#### WHAT YOU HAVE TO DO
The expected answer is every line from the material below that has the word "disappeared".

#### RECORDS SHOWN

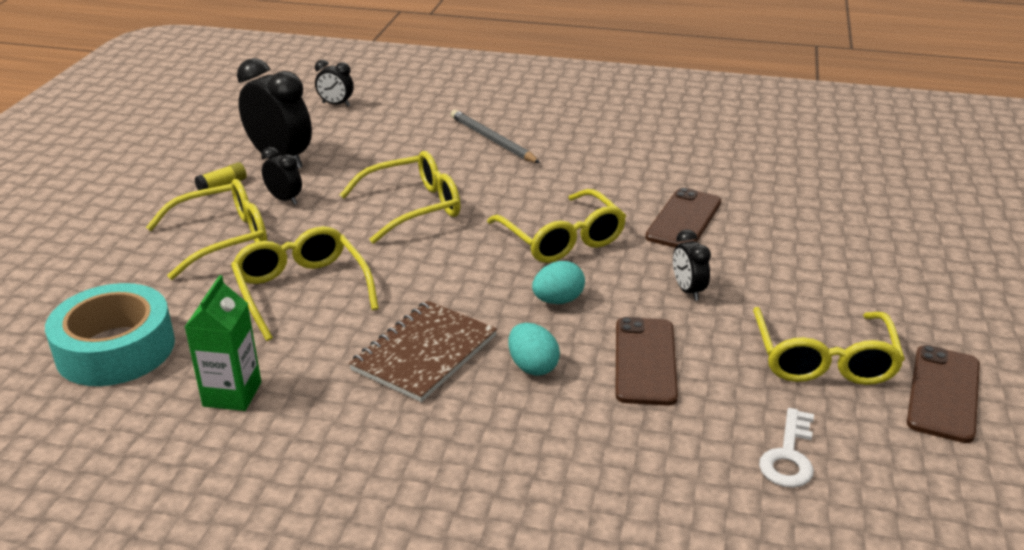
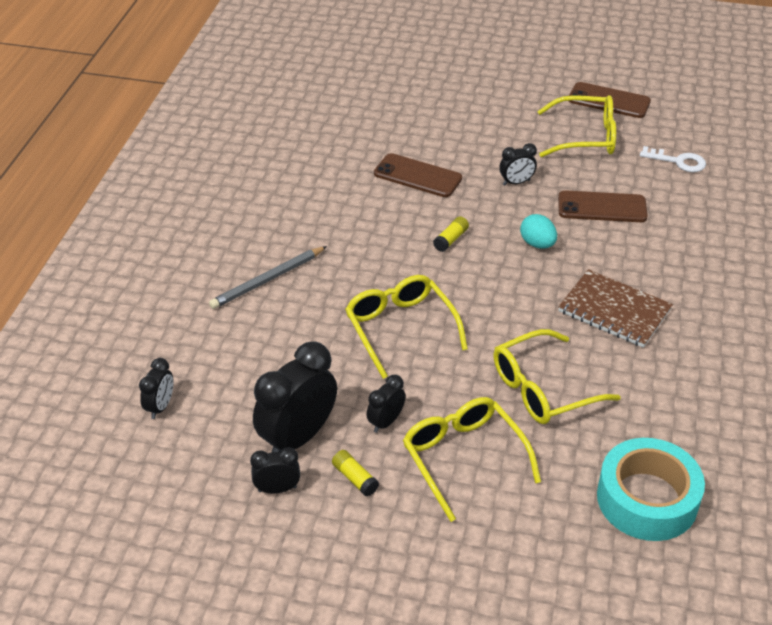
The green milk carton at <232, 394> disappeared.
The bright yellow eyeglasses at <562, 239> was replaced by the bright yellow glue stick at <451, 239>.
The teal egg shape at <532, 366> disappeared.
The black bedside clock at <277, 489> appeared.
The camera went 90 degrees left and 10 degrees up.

#### RESULT FOR THIS TASK
The green milk carton at <232, 394> disappeared.
The teal egg shape at <532, 366> disappeared.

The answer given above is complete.